EXCERPTED RECORDS:
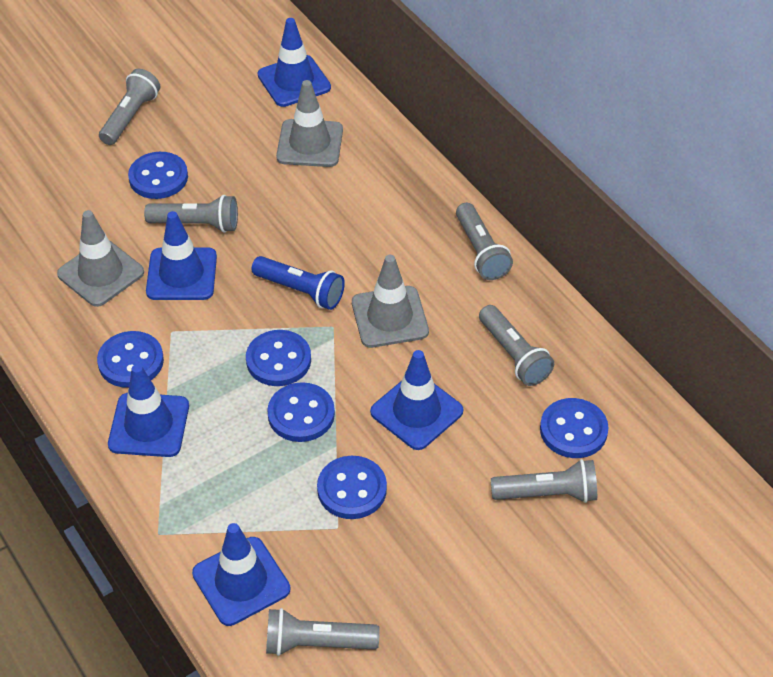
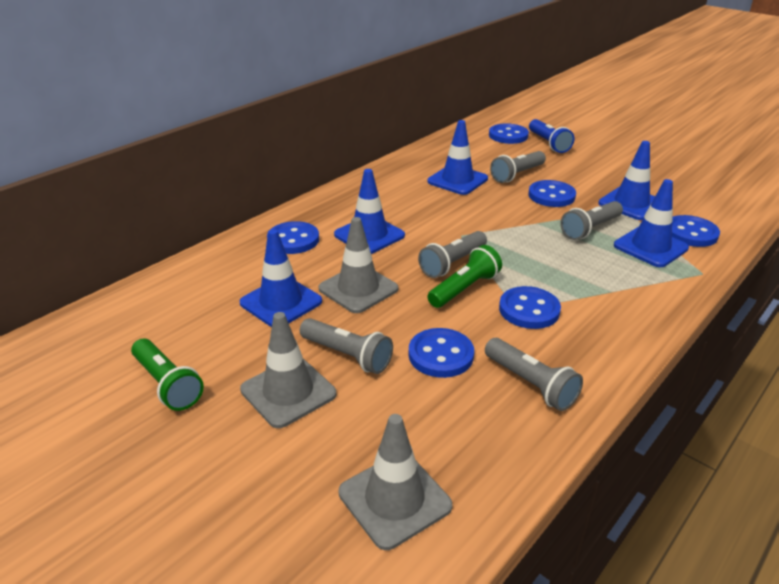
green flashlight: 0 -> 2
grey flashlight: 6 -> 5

==

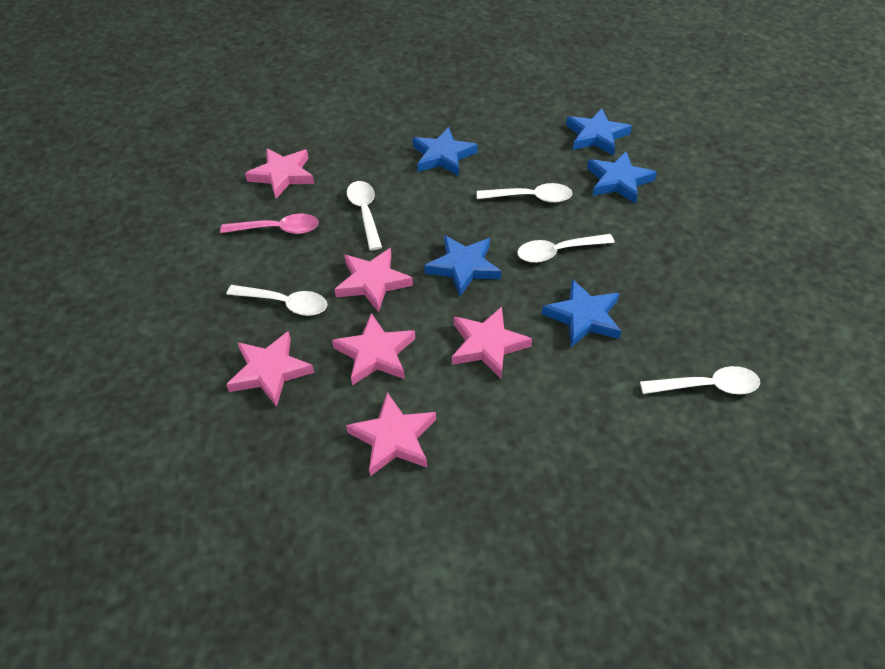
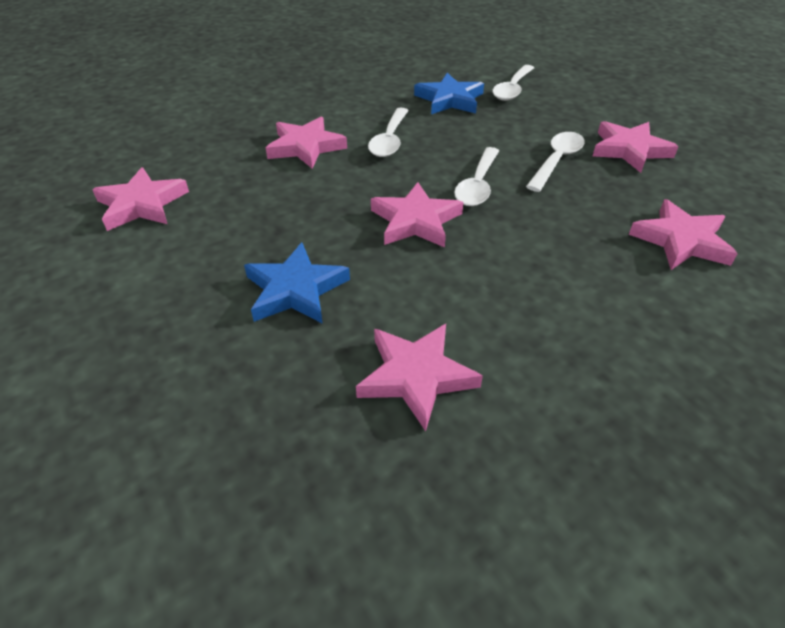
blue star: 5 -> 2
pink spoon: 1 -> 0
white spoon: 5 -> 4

--

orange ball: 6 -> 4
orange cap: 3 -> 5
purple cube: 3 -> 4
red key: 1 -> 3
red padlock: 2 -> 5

HOW TO COMPLETE THIS TASK:
All lines above containing the string "flashlight" are to be collected.

EXERCISE OUTPUT:
green flashlight: 0 -> 2
grey flashlight: 6 -> 5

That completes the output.